* _Task directions_
Starting at the top line and ending at the bottom one, repeat the entries exactly and drop every picture.

* _Records shown_
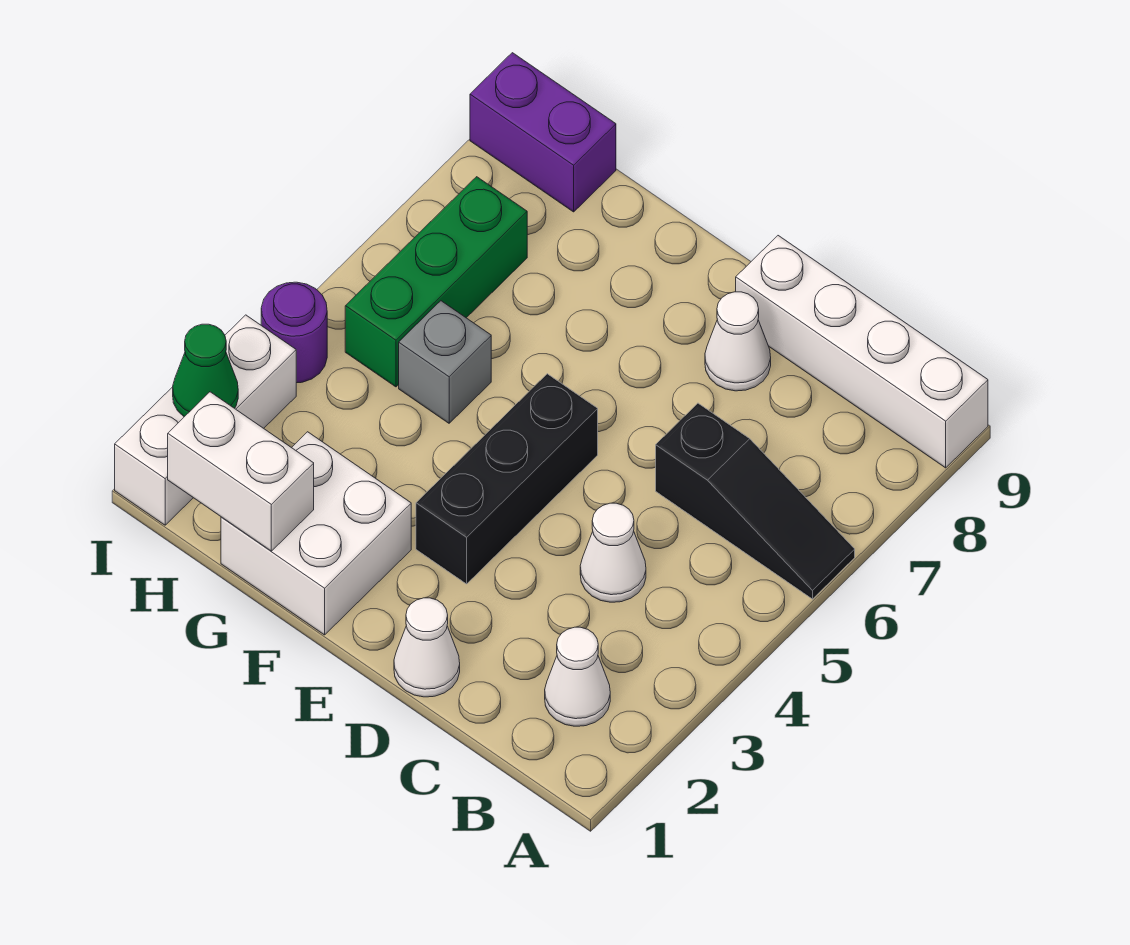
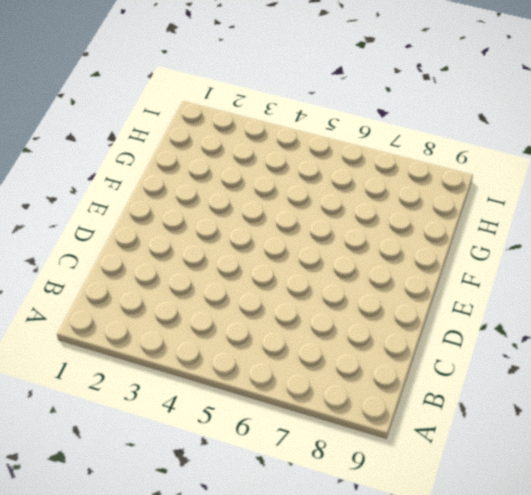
none -> black slope A6:C6 level 1 top C
none -> white brick A9:D9 level 1
none -> white cone B2 level 1

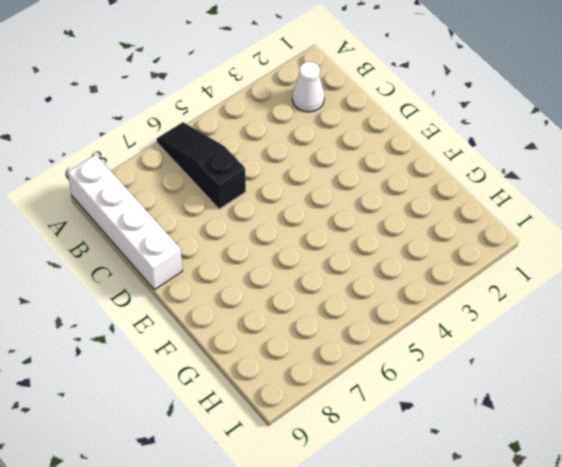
none -> white cone C4 level 1
none -> white cone D1 level 1
none -> white cone D8 level 1

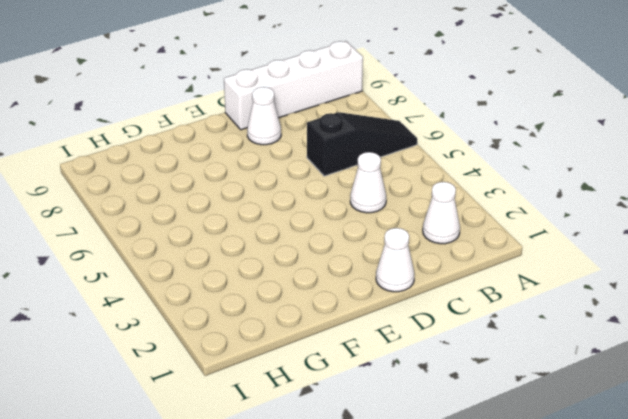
none -> black brick E3:E5 level 1
none -> white brick F1:G2 level 1
none -> grey brick G5 level 1

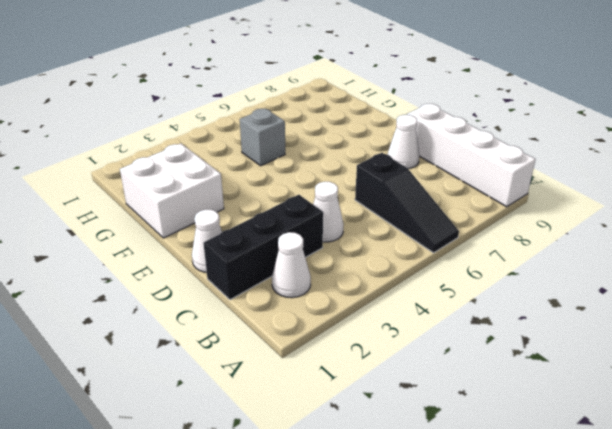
black brick C1:C3 level 1 -> black brick E3:E5 level 1
none -> green brick H5:H7 level 1
none -> purple brick H9:I9 level 1
none -> white brick I1:I3 level 1

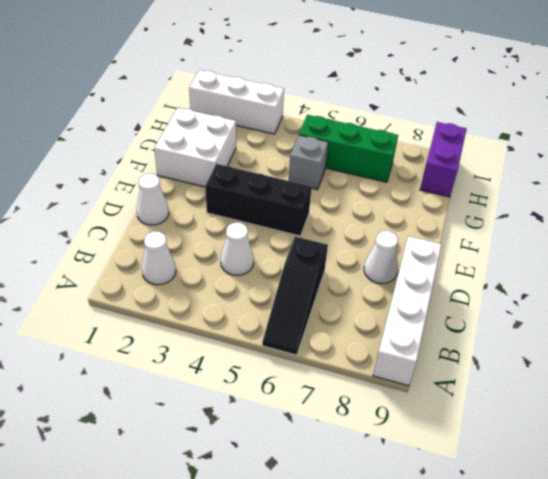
none -> purple round brick I4 level 1
none -> white brick G1:H1 level 2
none -> green cone I2 level 2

* _Solution to this problem_
none -> black slope A6:C6 level 1 top C
none -> white brick A9:D9 level 1
none -> white cone B2 level 1

none -> white cone C4 level 1
none -> white cone D1 level 1
none -> white cone D8 level 1

none -> black brick E3:E5 level 1
none -> white brick F1:G2 level 1
none -> grey brick G5 level 1

black brick C1:C3 level 1 -> black brick E3:E5 level 1
none -> green brick H5:H7 level 1
none -> purple brick H9:I9 level 1
none -> white brick I1:I3 level 1

none -> purple round brick I4 level 1
none -> white brick G1:H1 level 2
none -> green cone I2 level 2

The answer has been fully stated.